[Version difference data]
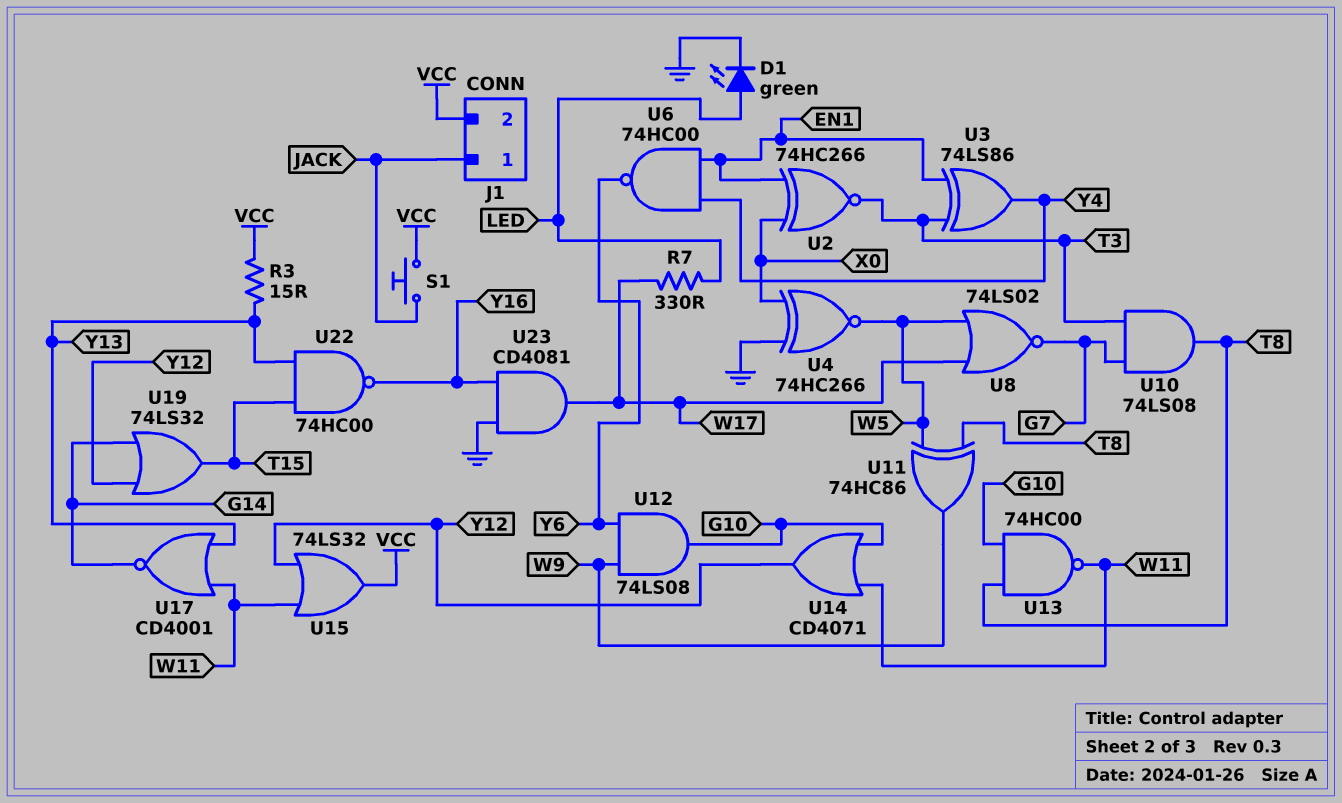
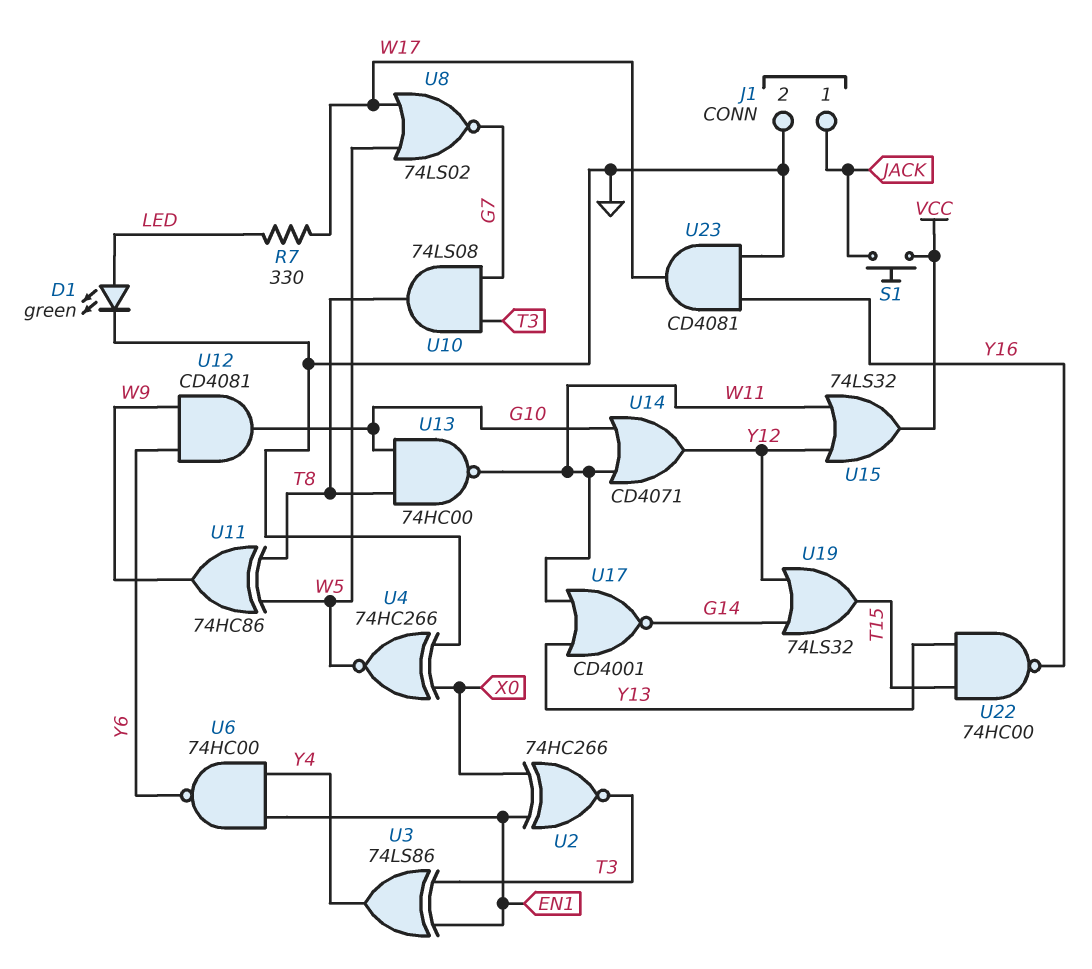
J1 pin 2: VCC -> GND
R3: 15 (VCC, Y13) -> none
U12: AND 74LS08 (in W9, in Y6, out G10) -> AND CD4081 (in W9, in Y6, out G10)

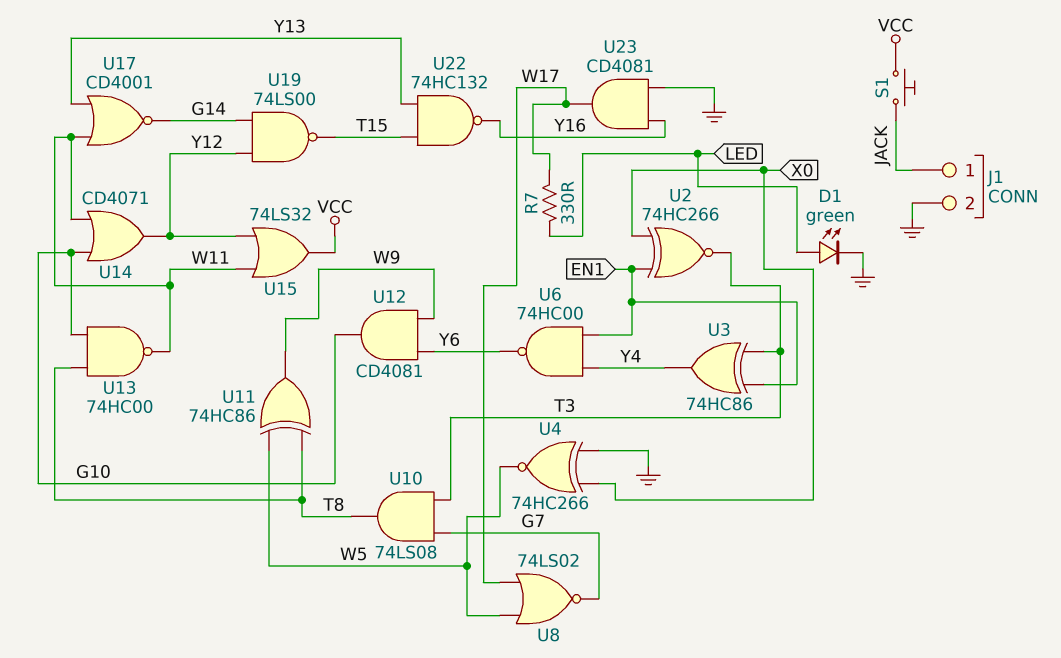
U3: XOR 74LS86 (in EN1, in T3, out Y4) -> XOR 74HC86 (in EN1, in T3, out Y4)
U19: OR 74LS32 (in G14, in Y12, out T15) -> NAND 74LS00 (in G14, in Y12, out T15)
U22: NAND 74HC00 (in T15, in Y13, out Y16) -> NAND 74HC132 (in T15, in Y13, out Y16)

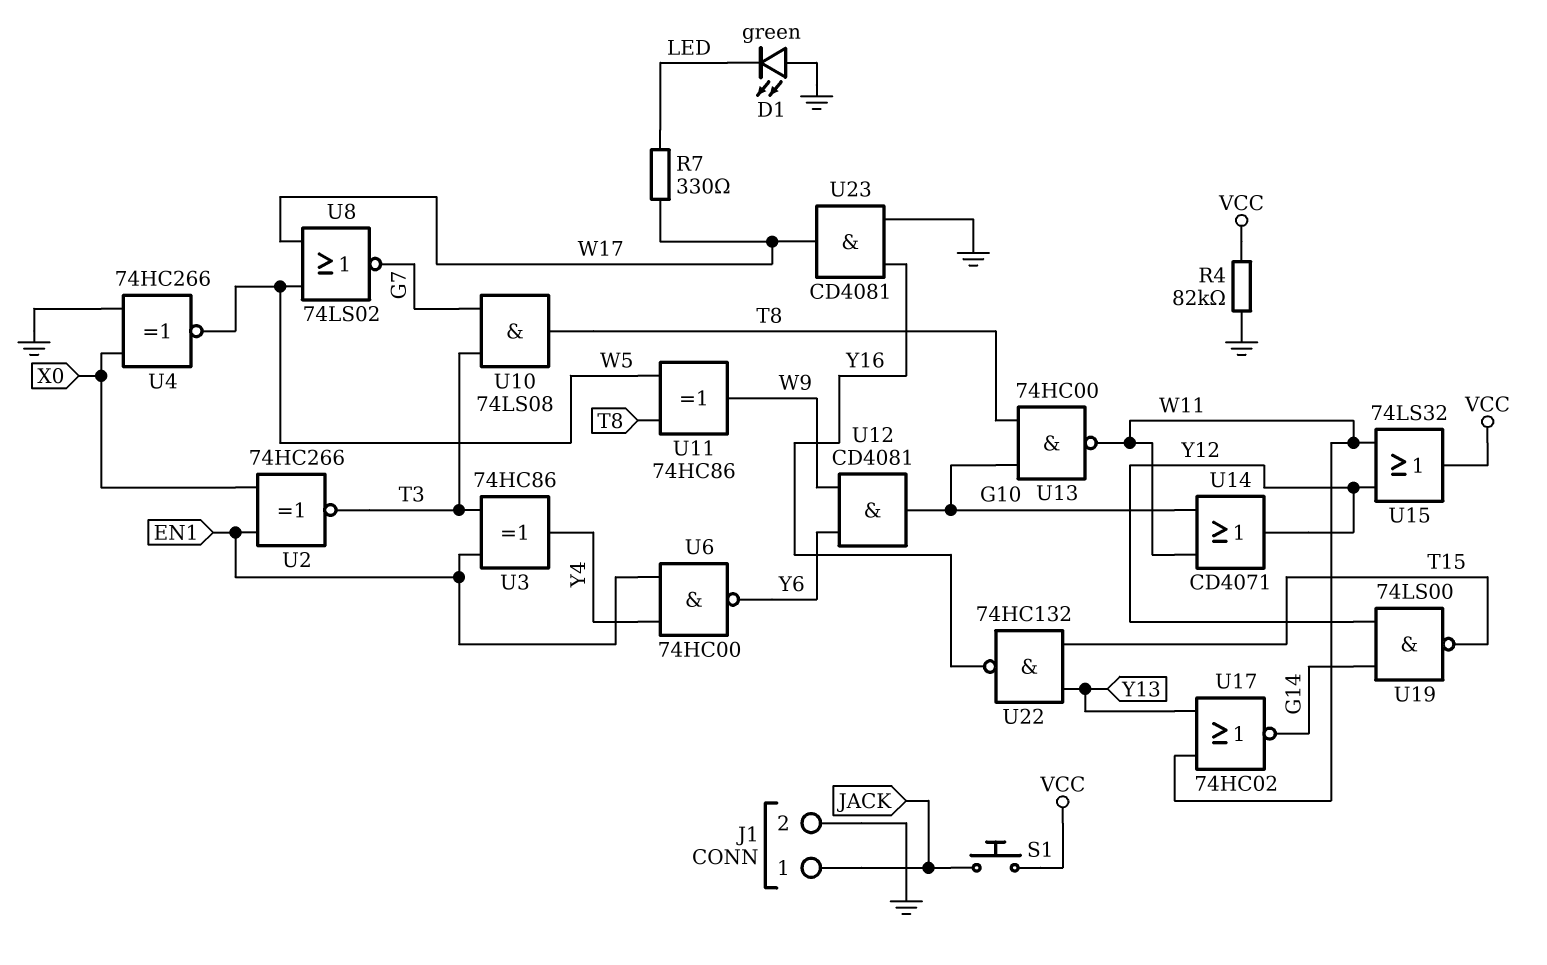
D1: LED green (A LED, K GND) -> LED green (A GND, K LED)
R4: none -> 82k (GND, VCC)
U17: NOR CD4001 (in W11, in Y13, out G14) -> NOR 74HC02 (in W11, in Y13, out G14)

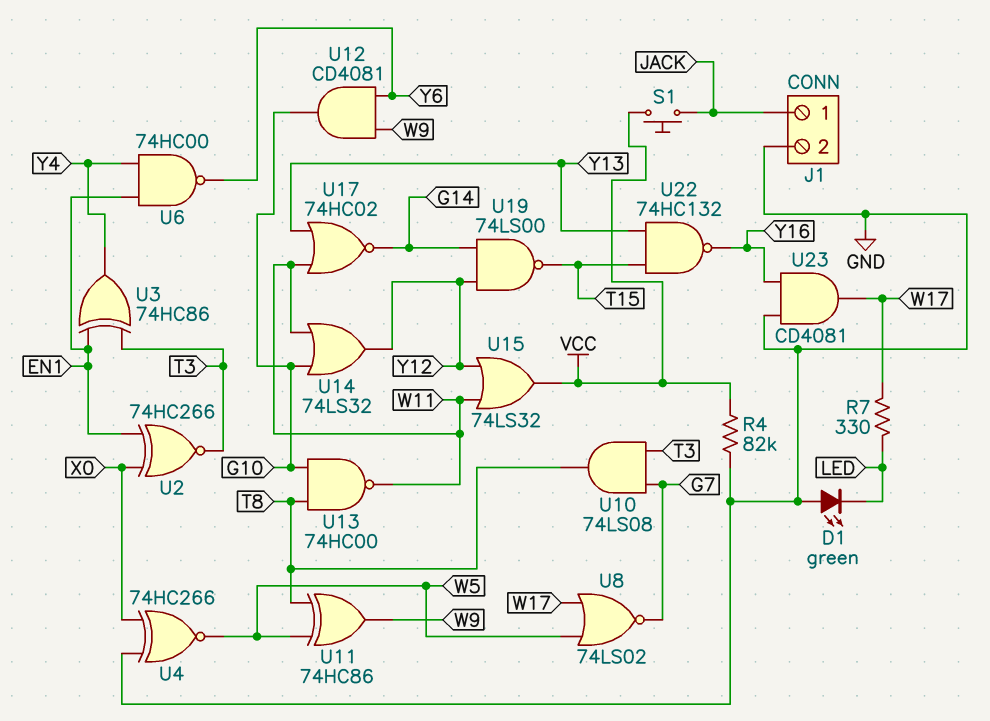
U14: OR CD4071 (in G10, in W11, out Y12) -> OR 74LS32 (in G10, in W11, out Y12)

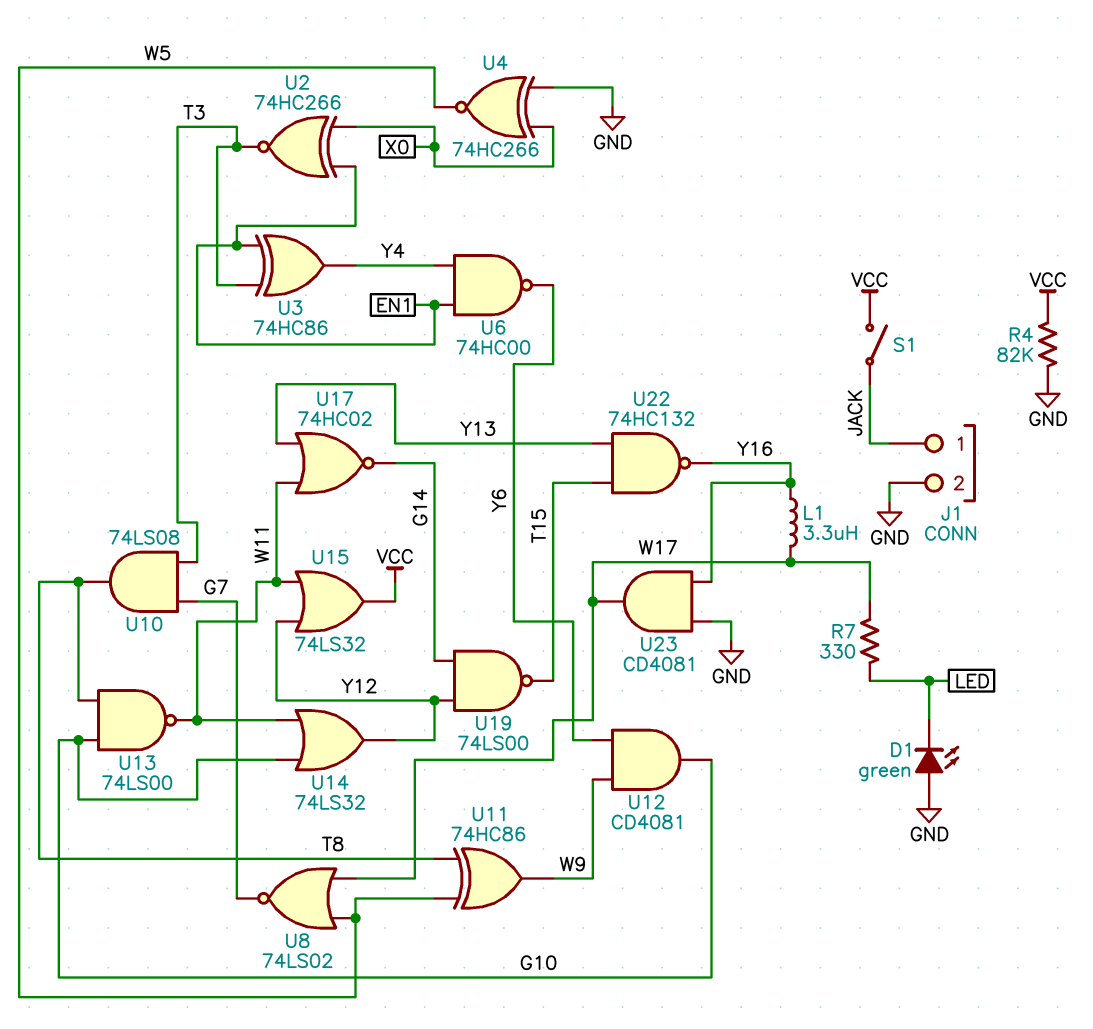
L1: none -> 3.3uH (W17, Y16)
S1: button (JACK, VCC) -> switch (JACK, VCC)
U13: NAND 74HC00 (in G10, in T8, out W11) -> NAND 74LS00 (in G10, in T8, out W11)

YOUR INSTRUCTIONS:
Each entry needs to be returned verbatim, with its pictures left out.

RESPONSE BOX:
J1 pin 2: VCC -> GND
R3: 15 (VCC, Y13) -> none
U12: AND 74LS08 (in W9, in Y6, out G10) -> AND CD4081 (in W9, in Y6, out G10)

U3: XOR 74LS86 (in EN1, in T3, out Y4) -> XOR 74HC86 (in EN1, in T3, out Y4)
U19: OR 74LS32 (in G14, in Y12, out T15) -> NAND 74LS00 (in G14, in Y12, out T15)
U22: NAND 74HC00 (in T15, in Y13, out Y16) -> NAND 74HC132 (in T15, in Y13, out Y16)

D1: LED green (A LED, K GND) -> LED green (A GND, K LED)
R4: none -> 82k (GND, VCC)
U17: NOR CD4001 (in W11, in Y13, out G14) -> NOR 74HC02 (in W11, in Y13, out G14)

U14: OR CD4071 (in G10, in W11, out Y12) -> OR 74LS32 (in G10, in W11, out Y12)

L1: none -> 3.3uH (W17, Y16)
S1: button (JACK, VCC) -> switch (JACK, VCC)
U13: NAND 74HC00 (in G10, in T8, out W11) -> NAND 74LS00 (in G10, in T8, out W11)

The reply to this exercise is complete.